Records from a dataset

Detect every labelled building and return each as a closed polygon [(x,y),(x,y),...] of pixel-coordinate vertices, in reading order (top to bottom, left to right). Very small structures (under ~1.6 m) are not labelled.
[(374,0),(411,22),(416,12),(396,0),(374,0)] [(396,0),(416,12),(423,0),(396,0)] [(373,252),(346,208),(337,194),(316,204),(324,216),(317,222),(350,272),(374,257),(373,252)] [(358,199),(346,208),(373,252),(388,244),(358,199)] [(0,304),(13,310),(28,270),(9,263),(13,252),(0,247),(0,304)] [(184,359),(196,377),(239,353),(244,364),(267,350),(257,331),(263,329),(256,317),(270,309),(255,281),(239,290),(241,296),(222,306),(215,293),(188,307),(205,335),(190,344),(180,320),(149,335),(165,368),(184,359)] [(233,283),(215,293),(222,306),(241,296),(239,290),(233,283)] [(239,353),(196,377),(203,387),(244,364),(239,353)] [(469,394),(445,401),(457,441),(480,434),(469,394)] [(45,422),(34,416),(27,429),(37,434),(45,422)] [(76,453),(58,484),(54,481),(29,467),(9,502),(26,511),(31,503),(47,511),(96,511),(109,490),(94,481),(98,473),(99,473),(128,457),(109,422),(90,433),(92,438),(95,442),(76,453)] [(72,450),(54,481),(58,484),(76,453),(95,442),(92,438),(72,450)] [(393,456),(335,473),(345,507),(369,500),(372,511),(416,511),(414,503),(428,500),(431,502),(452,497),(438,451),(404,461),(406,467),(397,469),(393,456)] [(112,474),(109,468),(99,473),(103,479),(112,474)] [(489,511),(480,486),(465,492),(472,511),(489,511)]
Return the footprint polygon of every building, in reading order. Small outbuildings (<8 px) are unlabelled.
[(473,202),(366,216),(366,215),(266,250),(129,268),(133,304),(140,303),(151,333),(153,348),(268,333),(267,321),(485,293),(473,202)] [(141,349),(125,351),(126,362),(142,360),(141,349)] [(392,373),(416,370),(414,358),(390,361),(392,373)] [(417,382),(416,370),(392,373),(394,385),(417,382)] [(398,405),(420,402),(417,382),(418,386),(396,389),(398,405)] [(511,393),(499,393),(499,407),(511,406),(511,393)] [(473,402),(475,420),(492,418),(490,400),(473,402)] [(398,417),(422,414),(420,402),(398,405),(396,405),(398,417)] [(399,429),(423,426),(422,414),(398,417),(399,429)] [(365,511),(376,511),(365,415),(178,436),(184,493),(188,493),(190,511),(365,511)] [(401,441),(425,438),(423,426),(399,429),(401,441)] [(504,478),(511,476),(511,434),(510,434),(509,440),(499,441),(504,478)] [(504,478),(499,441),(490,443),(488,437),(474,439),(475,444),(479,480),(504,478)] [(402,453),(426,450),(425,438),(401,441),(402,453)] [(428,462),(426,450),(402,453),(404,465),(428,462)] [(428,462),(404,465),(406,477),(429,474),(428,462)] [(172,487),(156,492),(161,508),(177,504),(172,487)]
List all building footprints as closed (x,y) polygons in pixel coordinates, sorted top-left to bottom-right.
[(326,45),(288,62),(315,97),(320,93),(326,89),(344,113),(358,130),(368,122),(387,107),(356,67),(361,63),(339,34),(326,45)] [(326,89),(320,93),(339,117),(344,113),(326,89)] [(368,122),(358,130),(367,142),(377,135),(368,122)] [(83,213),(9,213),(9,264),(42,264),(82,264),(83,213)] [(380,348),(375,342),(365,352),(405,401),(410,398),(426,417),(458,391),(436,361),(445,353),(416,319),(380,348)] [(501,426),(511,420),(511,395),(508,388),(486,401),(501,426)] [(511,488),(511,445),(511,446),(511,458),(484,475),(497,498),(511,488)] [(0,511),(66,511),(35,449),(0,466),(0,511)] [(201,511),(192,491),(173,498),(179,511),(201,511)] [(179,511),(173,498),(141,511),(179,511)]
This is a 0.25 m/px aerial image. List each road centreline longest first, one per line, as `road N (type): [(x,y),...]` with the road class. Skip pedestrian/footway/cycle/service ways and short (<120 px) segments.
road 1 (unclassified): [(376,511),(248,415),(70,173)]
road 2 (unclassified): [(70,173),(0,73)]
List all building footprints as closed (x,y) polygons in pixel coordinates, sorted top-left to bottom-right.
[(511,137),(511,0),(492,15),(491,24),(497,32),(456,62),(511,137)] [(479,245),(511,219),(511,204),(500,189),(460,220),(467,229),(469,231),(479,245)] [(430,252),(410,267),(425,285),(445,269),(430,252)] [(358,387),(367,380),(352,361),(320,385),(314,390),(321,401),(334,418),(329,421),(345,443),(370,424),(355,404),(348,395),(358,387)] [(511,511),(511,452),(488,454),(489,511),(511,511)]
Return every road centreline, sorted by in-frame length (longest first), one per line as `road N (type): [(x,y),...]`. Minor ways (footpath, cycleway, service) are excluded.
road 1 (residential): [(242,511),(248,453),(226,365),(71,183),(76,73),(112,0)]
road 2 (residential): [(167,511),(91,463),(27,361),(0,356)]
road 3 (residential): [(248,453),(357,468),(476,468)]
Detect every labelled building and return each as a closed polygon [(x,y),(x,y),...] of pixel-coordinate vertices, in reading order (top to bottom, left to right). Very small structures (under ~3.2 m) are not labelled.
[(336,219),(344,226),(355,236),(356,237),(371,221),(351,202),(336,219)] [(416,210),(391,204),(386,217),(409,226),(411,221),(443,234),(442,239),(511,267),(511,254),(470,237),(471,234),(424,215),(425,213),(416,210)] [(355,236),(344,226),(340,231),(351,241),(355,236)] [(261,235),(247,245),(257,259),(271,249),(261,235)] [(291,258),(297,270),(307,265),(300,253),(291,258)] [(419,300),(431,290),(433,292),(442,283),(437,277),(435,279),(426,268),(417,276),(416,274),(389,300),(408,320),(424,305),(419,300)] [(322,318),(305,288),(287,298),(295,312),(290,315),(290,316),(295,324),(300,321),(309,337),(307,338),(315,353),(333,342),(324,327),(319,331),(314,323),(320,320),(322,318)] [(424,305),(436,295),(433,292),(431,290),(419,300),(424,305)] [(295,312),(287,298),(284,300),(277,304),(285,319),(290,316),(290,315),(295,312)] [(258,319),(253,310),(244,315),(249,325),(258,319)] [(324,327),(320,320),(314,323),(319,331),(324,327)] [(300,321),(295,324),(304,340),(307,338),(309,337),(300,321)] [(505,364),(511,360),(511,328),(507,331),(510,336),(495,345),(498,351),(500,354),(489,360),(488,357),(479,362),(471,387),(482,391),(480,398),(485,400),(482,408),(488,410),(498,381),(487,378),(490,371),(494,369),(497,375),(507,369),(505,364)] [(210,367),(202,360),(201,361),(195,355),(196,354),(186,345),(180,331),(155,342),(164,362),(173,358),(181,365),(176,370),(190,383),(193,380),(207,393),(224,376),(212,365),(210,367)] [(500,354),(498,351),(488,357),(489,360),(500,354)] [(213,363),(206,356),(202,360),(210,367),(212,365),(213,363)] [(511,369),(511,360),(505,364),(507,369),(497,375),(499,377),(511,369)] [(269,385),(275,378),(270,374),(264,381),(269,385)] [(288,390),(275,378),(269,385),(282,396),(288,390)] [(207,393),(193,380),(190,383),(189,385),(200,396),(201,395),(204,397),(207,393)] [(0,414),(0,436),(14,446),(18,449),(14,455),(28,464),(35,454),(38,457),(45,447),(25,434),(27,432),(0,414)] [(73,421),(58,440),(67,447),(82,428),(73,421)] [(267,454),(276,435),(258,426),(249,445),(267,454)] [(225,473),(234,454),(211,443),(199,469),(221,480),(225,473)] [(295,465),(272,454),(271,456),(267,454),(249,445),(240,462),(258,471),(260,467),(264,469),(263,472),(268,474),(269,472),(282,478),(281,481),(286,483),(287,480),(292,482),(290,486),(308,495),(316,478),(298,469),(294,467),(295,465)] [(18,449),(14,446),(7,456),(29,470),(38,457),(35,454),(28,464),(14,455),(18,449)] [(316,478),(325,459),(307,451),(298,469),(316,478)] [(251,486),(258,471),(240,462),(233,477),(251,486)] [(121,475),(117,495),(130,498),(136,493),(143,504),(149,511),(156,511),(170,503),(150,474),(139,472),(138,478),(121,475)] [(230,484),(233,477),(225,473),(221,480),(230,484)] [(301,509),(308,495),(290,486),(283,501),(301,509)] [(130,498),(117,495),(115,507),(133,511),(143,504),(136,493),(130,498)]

--- Exercise instructions ---
Swap "excluded" for "omitted" in the stretch of data from the line containing "Return every road" through the line containing "road 3 (residential): [(248,453),(357,468),(476,468)]", and give those lines back with nothing else changed.

--- Result of this exercise ---
Return every road centreline, sorted by in-frame length (longest first), one per line as `road N (type): [(x,y),...]`. Minor ways (footpath, cycleway, service) are omitted.
road 1 (residential): [(242,511),(248,453),(226,365),(71,183),(76,73),(112,0)]
road 2 (residential): [(167,511),(91,463),(27,361),(0,356)]
road 3 (residential): [(248,453),(357,468),(476,468)]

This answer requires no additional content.